**EXERCISE OBJECTIVE**
Copy every one of the entries below word for word, without changing or omitting anything.

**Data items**
* * *
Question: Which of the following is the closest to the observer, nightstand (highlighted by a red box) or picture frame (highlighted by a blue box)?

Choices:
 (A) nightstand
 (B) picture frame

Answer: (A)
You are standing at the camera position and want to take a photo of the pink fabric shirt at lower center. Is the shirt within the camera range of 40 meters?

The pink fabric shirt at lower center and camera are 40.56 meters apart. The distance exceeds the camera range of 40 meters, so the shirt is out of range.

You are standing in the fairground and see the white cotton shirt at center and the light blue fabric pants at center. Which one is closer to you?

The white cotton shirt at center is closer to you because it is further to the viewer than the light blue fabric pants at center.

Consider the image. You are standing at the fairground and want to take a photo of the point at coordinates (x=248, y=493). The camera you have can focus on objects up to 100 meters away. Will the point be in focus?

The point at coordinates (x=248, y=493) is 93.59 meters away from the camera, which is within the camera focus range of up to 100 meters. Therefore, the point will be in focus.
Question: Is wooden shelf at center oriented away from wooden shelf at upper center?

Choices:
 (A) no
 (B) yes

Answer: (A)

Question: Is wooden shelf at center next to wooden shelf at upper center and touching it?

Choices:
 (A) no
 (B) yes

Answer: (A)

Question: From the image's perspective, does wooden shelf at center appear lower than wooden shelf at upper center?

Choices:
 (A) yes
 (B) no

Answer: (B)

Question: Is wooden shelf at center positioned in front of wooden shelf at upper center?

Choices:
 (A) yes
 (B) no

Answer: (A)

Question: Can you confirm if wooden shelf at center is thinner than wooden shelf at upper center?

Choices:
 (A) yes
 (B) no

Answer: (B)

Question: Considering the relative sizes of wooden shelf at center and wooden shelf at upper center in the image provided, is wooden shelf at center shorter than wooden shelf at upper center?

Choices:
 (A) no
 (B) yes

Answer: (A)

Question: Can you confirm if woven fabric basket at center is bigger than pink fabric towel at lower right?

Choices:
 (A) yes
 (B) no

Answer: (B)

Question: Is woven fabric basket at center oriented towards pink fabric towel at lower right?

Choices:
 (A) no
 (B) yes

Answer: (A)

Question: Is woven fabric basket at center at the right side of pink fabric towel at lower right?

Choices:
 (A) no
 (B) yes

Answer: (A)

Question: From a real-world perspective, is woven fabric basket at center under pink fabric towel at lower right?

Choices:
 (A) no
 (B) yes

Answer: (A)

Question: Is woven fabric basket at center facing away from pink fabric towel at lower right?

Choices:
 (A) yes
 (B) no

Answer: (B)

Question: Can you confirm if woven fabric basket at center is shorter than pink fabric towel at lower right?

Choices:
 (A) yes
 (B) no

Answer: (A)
* * *
**SOLUTION BELOW**
Question: Which of the following is the closest to the observer, nightstand (highlighted by a red box) or picture frame (highlighted by a blue box)?

Choices:
 (A) nightstand
 (B) picture frame

Answer: (A)
You are standing at the camera position and want to take a photo of the pink fabric shirt at lower center. Is the shirt within the camera range of 40 meters?

The pink fabric shirt at lower center and camera are 40.56 meters apart. The distance exceeds the camera range of 40 meters, so the shirt is out of range.

You are standing in the fairground and see the white cotton shirt at center and the light blue fabric pants at center. Which one is closer to you?

The white cotton shirt at center is closer to you because it is further to the viewer than the light blue fabric pants at center.

Consider the image. You are standing at the fairground and want to take a photo of the point at coordinates (x=248, y=493). The camera you have can focus on objects up to 100 meters away. Will the point be in focus?

The point at coordinates (x=248, y=493) is 93.59 meters away from the camera, which is within the camera focus range of up to 100 meters. Therefore, the point will be in focus.
Question: Is wooden shelf at center oriented away from wooden shelf at upper center?

Choices:
 (A) no
 (B) yes

Answer: (A)

Question: Is wooden shelf at center next to wooden shelf at upper center and touching it?

Choices:
 (A) no
 (B) yes

Answer: (A)

Question: From the image's perspective, does wooden shelf at center appear lower than wooden shelf at upper center?

Choices:
 (A) yes
 (B) no

Answer: (B)

Question: Is wooden shelf at center positioned in front of wooden shelf at upper center?

Choices:
 (A) yes
 (B) no

Answer: (A)

Question: Can you confirm if wooden shelf at center is thinner than wooden shelf at upper center?

Choices:
 (A) yes
 (B) no

Answer: (B)

Question: Considering the relative sizes of wooden shelf at center and wooden shelf at upper center in the image provided, is wooden shelf at center shorter than wooden shelf at upper center?

Choices:
 (A) no
 (B) yes

Answer: (A)

Question: Can you confirm if woven fabric basket at center is bigger than pink fabric towel at lower right?

Choices:
 (A) yes
 (B) no

Answer: (B)

Question: Is woven fabric basket at center oriented towards pink fabric towel at lower right?

Choices:
 (A) no
 (B) yes

Answer: (A)

Question: Is woven fabric basket at center at the right side of pink fabric towel at lower right?

Choices:
 (A) no
 (B) yes

Answer: (A)

Question: From a real-world perspective, is woven fabric basket at center under pink fabric towel at lower right?

Choices:
 (A) no
 (B) yes

Answer: (A)

Question: Is woven fabric basket at center facing away from pink fabric towel at lower right?

Choices:
 (A) yes
 (B) no

Answer: (B)

Question: Can you confirm if woven fabric basket at center is shorter than pink fabric towel at lower right?

Choices:
 (A) yes
 (B) no

Answer: (A)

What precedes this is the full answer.